### [WHAT THE EXERCISE ASKS]
If a line in the data below holds the word "brown", copy it.

-- INFORMATION GIVEN follows --

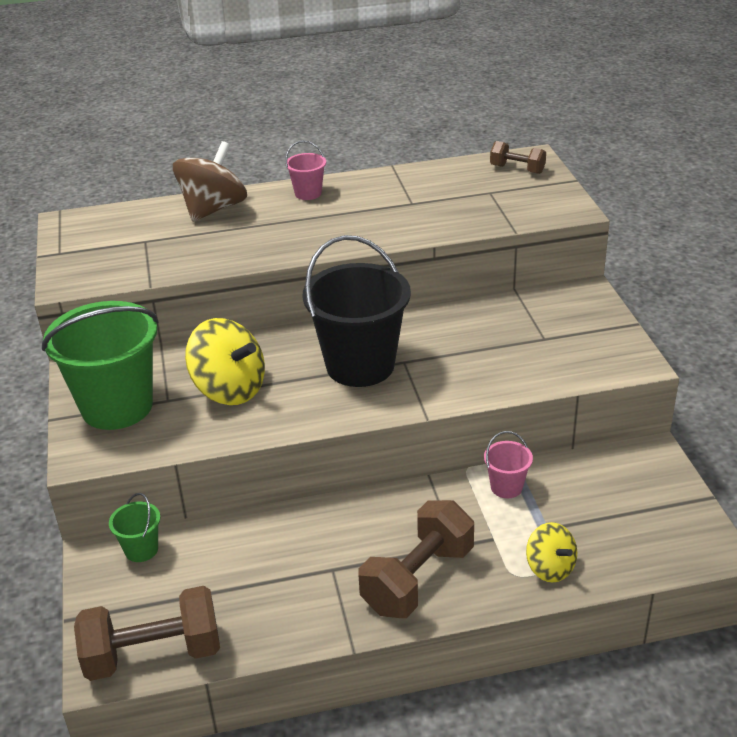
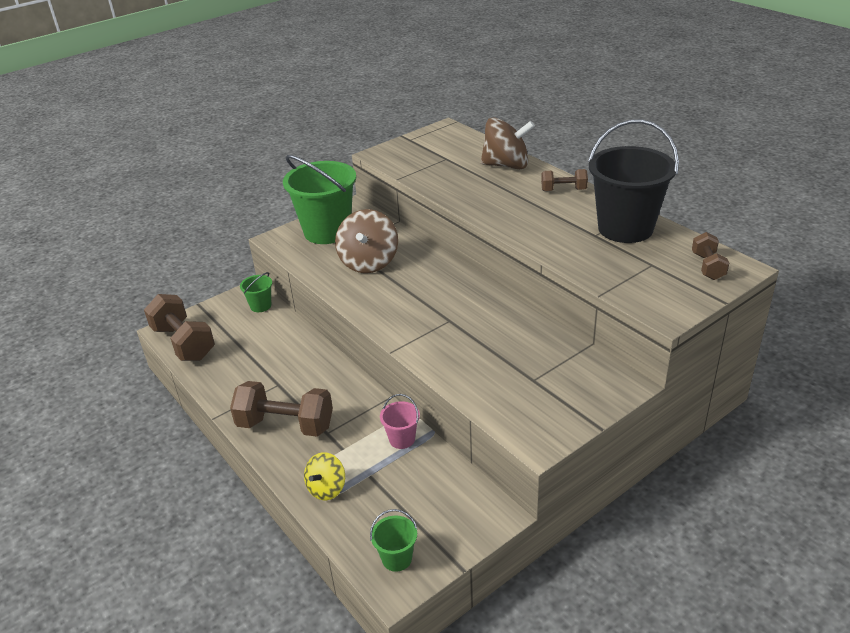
camera: 65 degrees right, 0 degrees up
yellow spinning top [185,318,265,405] -> brown spinning top [335,209,398,273]
pink bucket [285,141,326,200] -> brown dumbbell [541,169,588,191]
black bucket [302,235,411,387] -> black bucket moved to [588,119,679,243]
none -> green bucket [370,509,417,572]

-- INFORMATION GIVEN concluded --

### [EXERCISE SOLUTION]
yellow spinning top [185,318,265,405] -> brown spinning top [335,209,398,273]
pink bucket [285,141,326,200] -> brown dumbbell [541,169,588,191]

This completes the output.